Supplied material below:

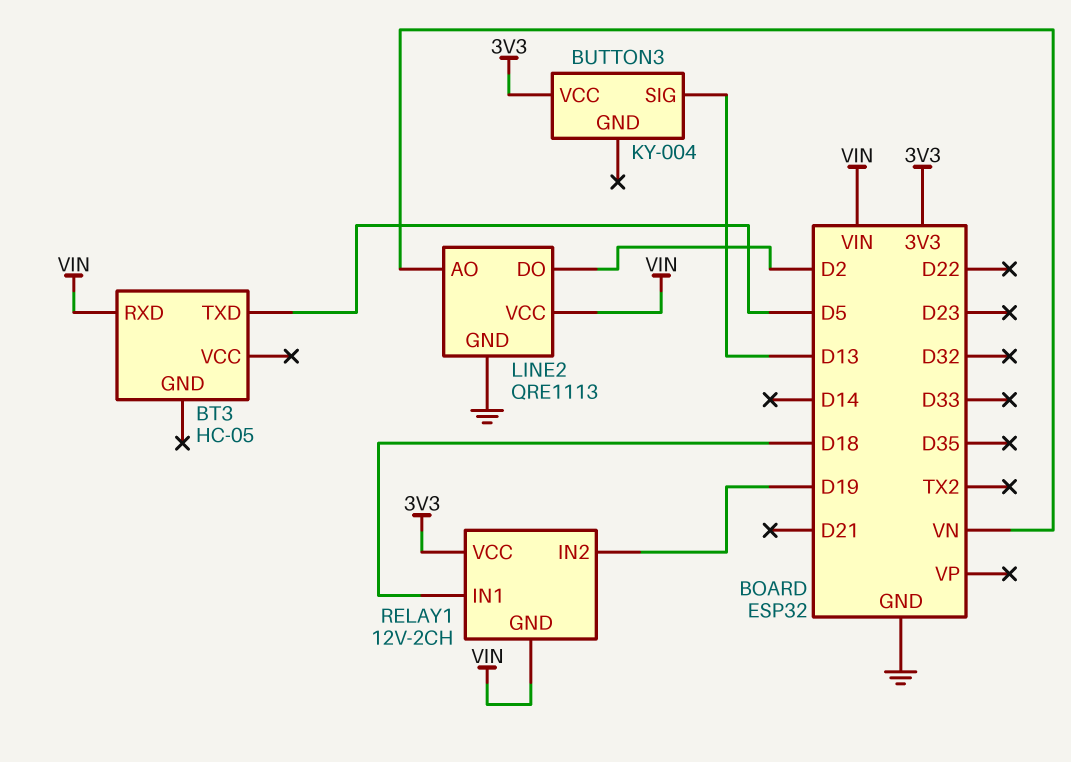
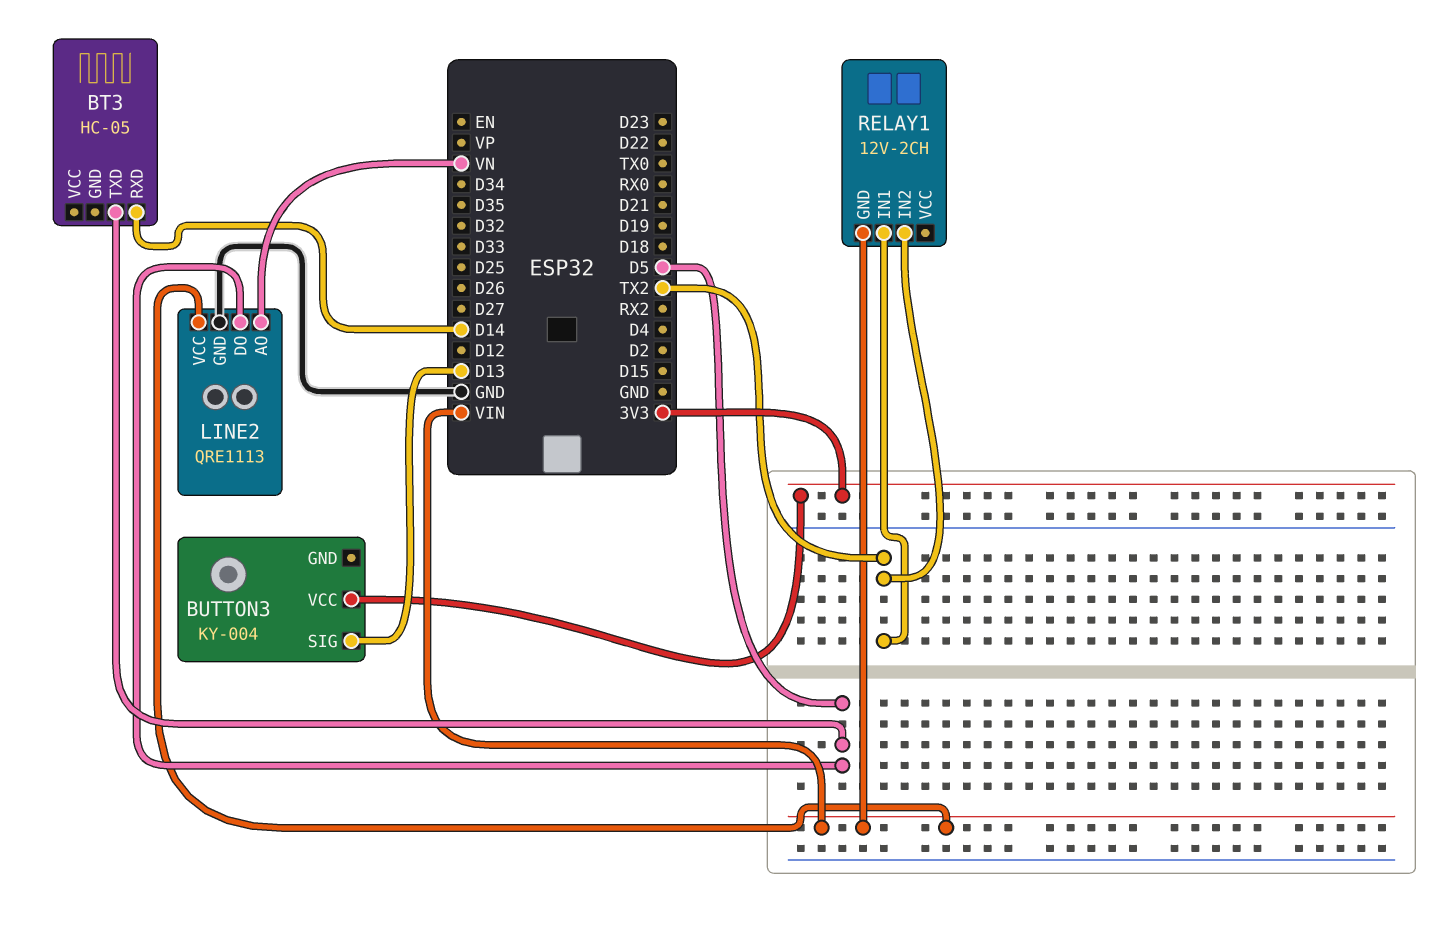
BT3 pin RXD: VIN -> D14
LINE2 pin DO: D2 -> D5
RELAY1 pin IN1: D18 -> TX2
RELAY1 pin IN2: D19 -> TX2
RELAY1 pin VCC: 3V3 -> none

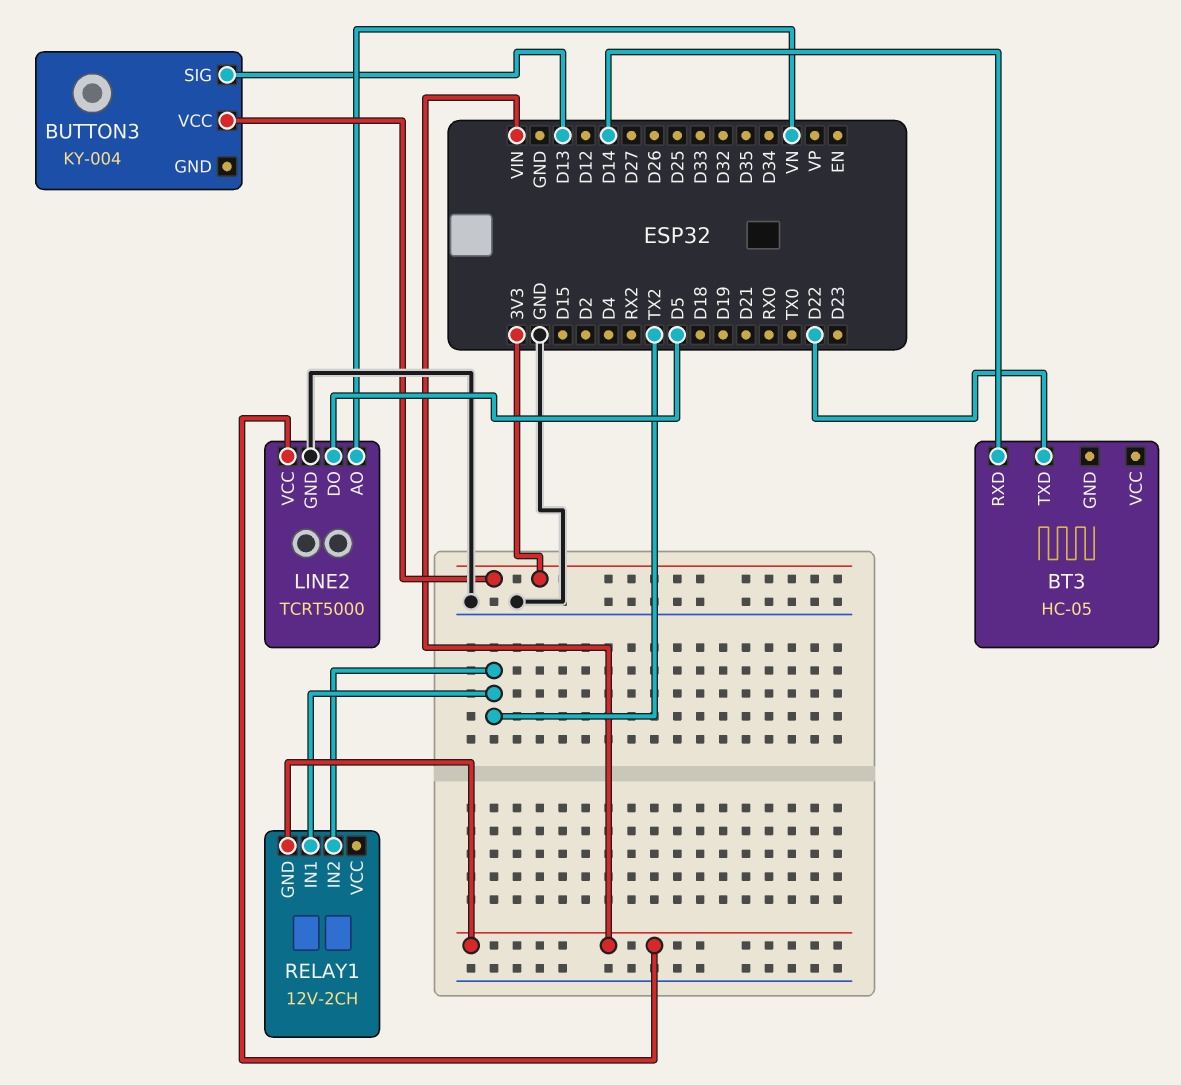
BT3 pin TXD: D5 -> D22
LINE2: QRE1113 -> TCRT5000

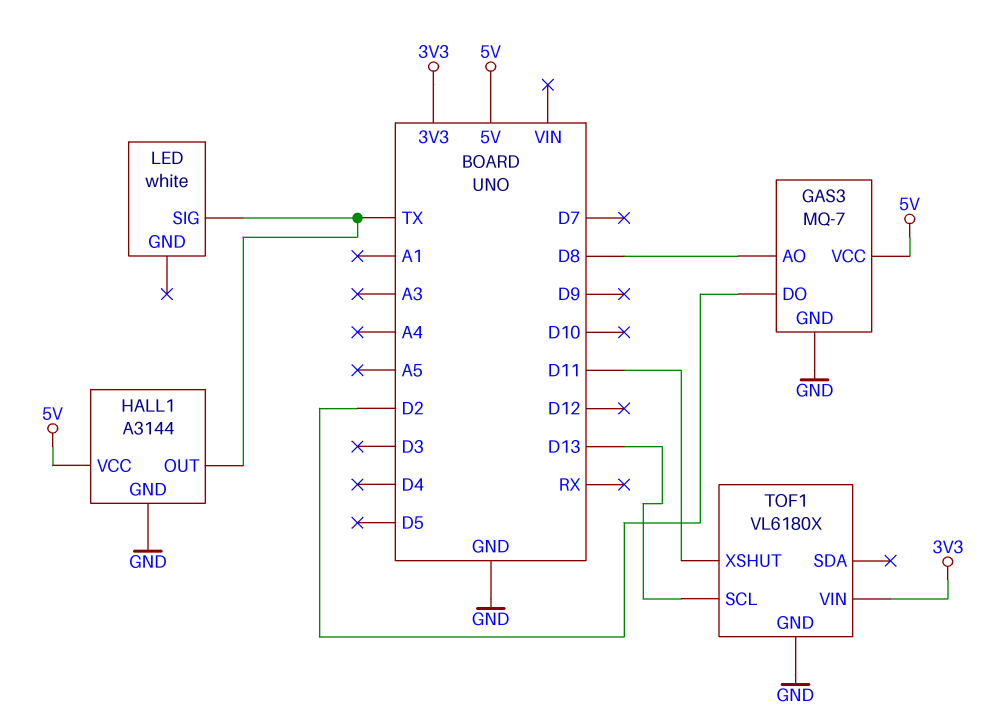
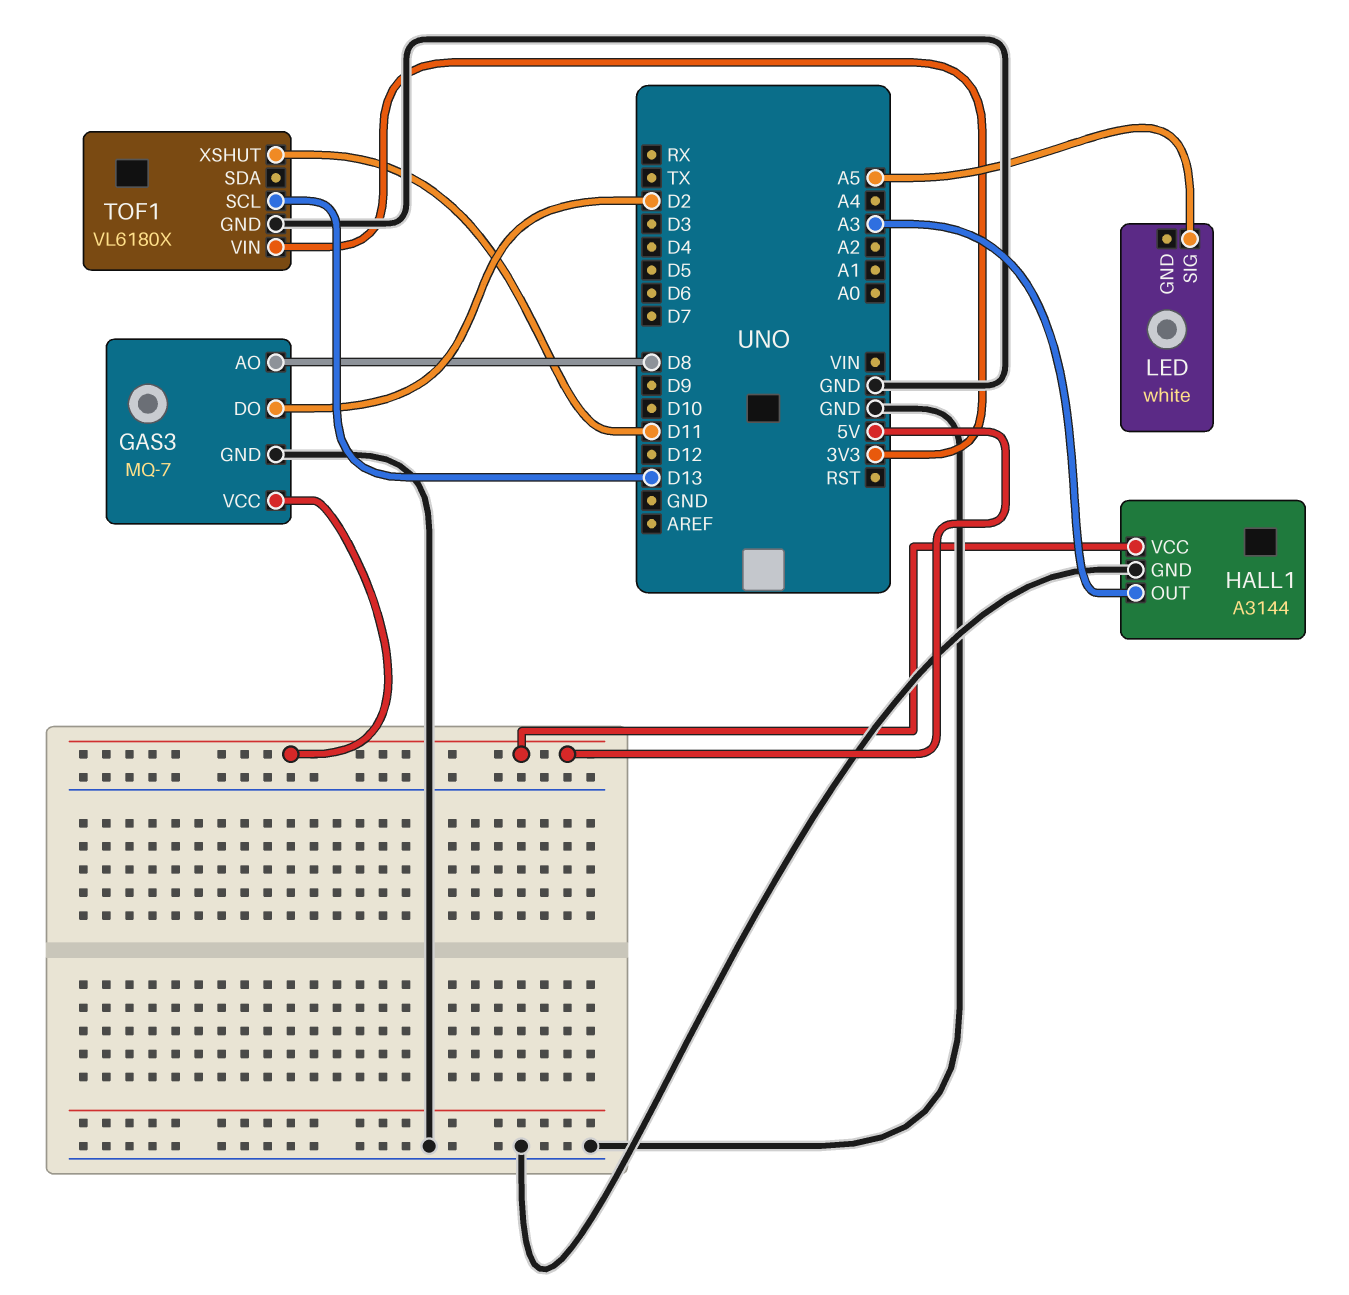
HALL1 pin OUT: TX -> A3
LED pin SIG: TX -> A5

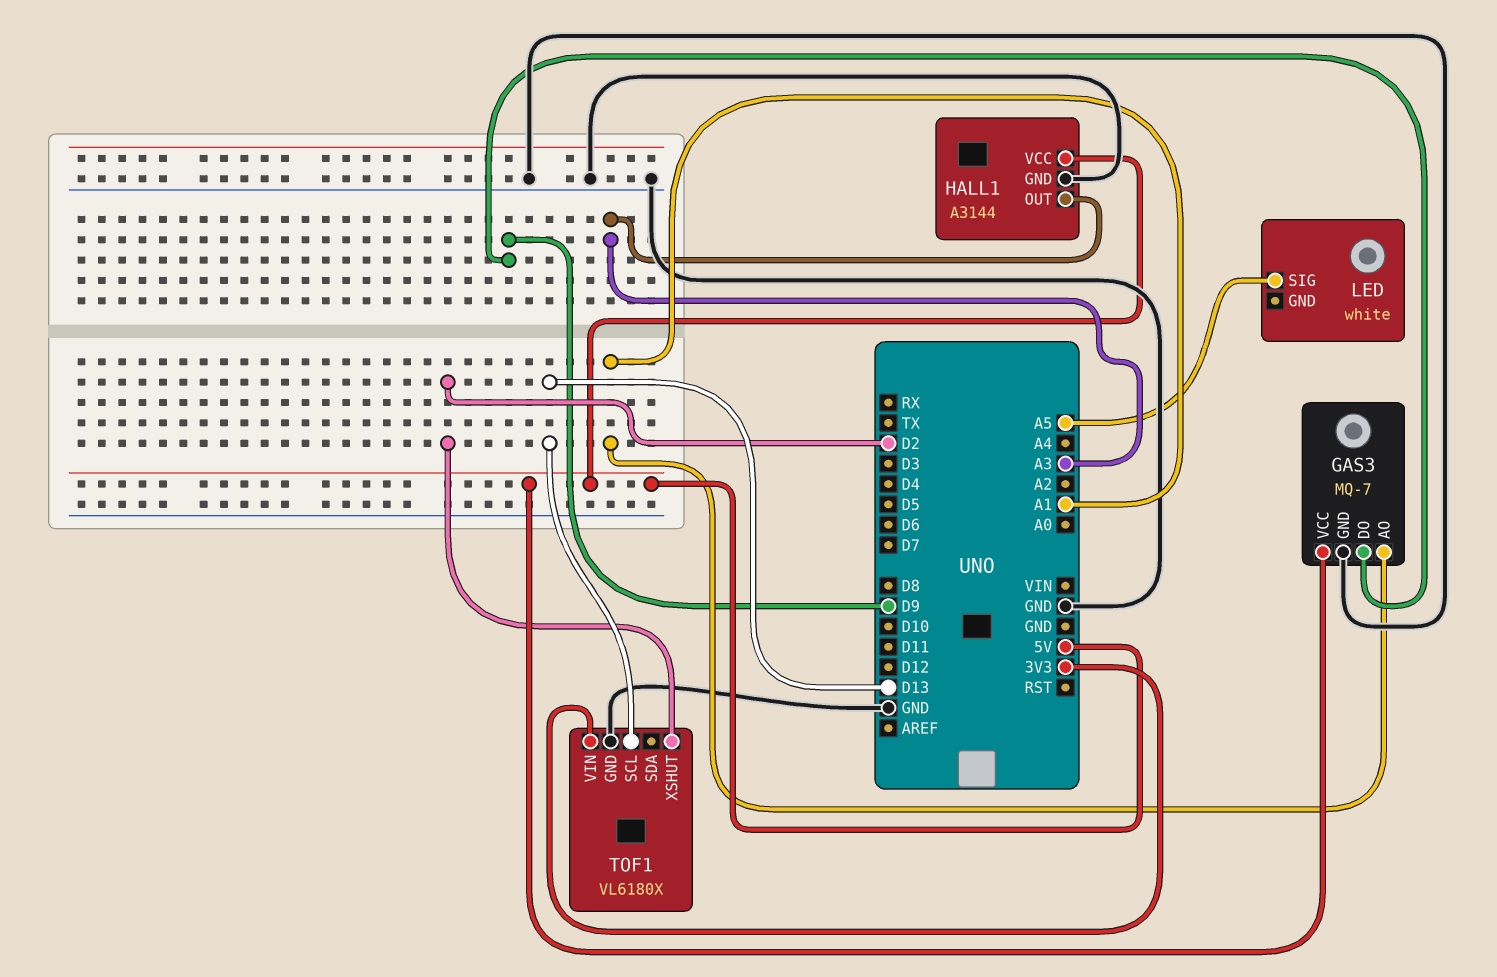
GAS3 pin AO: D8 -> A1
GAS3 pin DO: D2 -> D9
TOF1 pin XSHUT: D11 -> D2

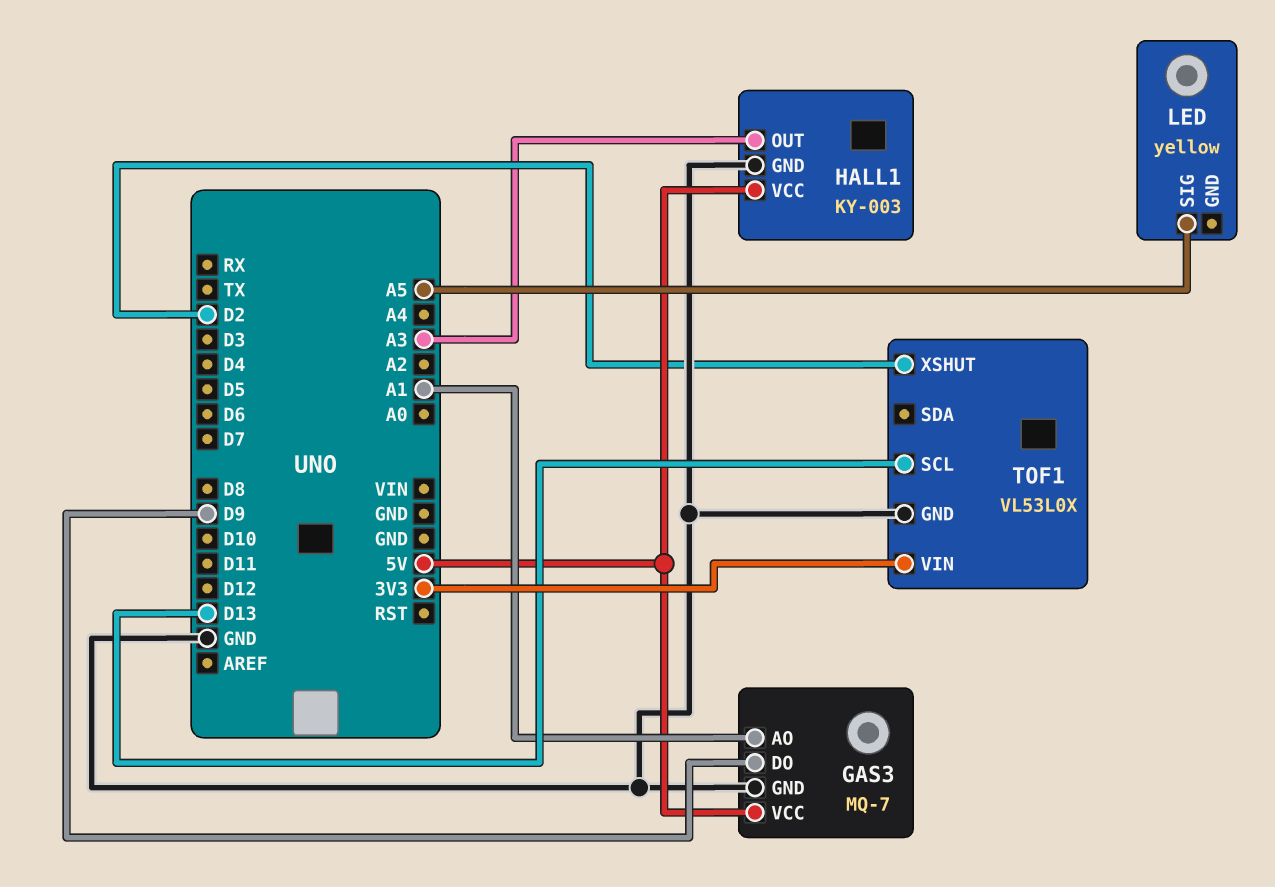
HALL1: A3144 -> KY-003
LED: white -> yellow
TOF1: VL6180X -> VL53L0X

End of Supplied material.

An exact printout of the listing is needed, minus any pictures it contains.

■ Solution ■
BT3 pin RXD: VIN -> D14
LINE2 pin DO: D2 -> D5
RELAY1 pin IN1: D18 -> TX2
RELAY1 pin IN2: D19 -> TX2
RELAY1 pin VCC: 3V3 -> none

BT3 pin TXD: D5 -> D22
LINE2: QRE1113 -> TCRT5000

HALL1 pin OUT: TX -> A3
LED pin SIG: TX -> A5

GAS3 pin AO: D8 -> A1
GAS3 pin DO: D2 -> D9
TOF1 pin XSHUT: D11 -> D2

HALL1: A3144 -> KY-003
LED: white -> yellow
TOF1: VL6180X -> VL53L0X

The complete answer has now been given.